───── Data excerpt ─────

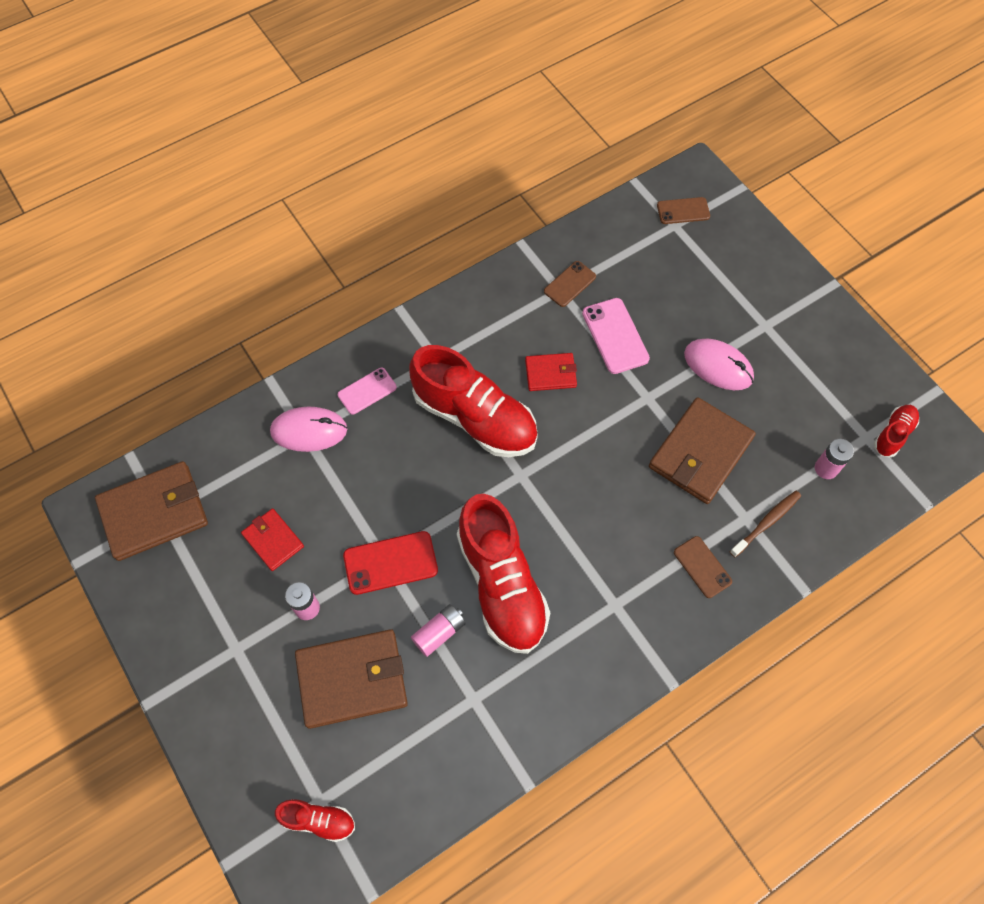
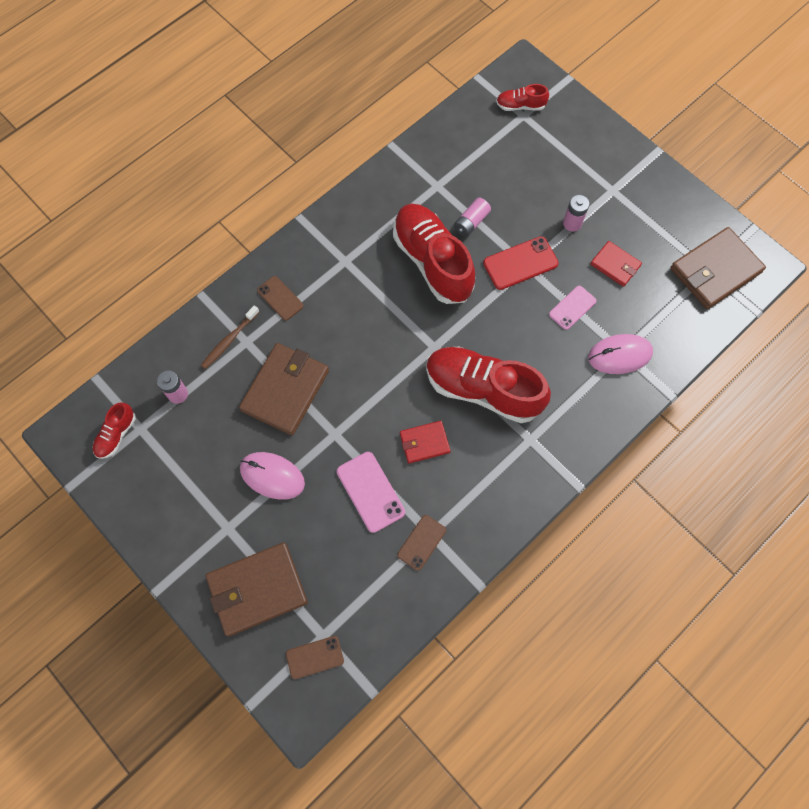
camera: 170 degrees right, 5 degrees up
(352, 679) = (524, 184): brown wallet -> brown wallet (257, 589)
(367, 391) = (582, 398): pink phone -> pink phone (572, 307)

─────

▶ _Required work_:
Exclude all images and return the listing word for word.

▶ _Exercise answer_:
camera: 170 degrees right, 5 degrees up
(352, 679) = (524, 184): brown wallet -> brown wallet (257, 589)
(367, 391) = (582, 398): pink phone -> pink phone (572, 307)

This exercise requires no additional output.